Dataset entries
————
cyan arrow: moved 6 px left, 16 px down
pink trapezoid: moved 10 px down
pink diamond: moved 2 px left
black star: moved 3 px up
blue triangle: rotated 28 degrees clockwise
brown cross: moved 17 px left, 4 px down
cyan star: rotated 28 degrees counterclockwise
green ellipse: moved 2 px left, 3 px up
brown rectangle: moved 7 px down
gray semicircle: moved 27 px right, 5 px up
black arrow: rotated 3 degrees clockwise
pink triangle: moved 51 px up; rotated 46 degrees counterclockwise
————
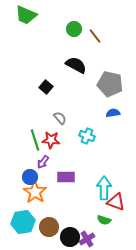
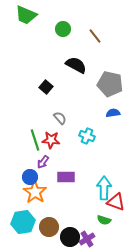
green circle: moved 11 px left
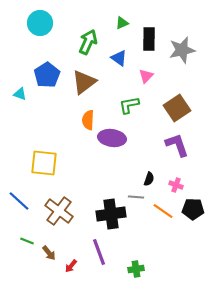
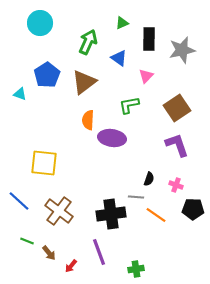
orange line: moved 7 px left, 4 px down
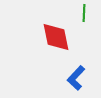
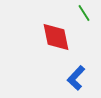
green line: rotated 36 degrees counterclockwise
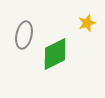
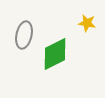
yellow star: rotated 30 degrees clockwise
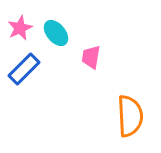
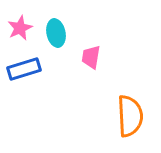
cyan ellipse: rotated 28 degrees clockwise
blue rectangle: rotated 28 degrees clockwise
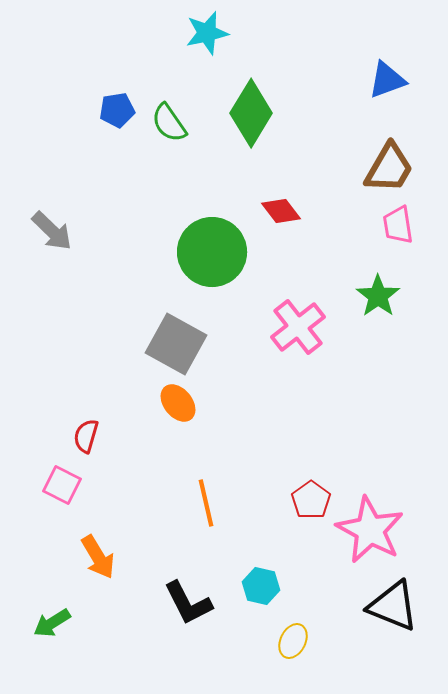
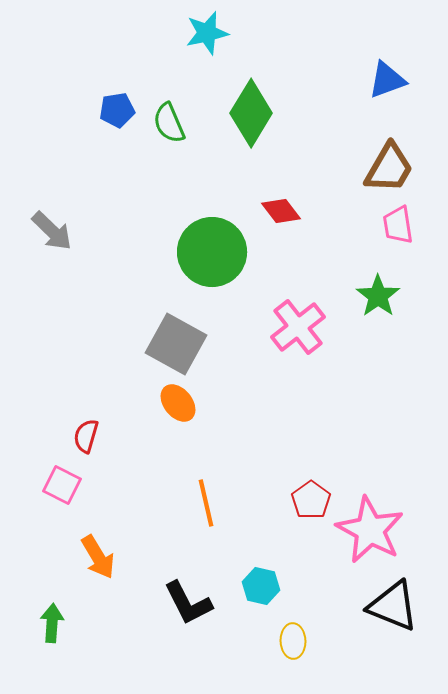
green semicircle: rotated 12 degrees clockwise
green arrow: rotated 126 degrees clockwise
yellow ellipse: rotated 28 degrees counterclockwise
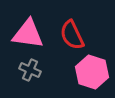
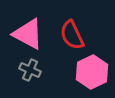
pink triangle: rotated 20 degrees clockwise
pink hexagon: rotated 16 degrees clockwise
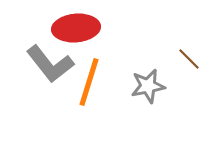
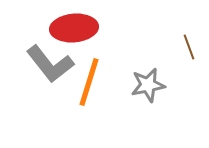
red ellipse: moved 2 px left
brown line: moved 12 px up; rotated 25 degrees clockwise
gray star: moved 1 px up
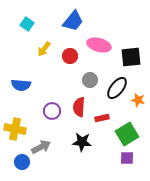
————
__Work to complete__
Which lines in the records above contain the word "down"? Pull out each of those lines and copy it.

__Completed task__
cyan arrow: moved 6 px left, 16 px down
pink trapezoid: moved 10 px down
brown cross: moved 17 px left, 4 px down
brown rectangle: moved 7 px down
orange line: moved 7 px left, 4 px down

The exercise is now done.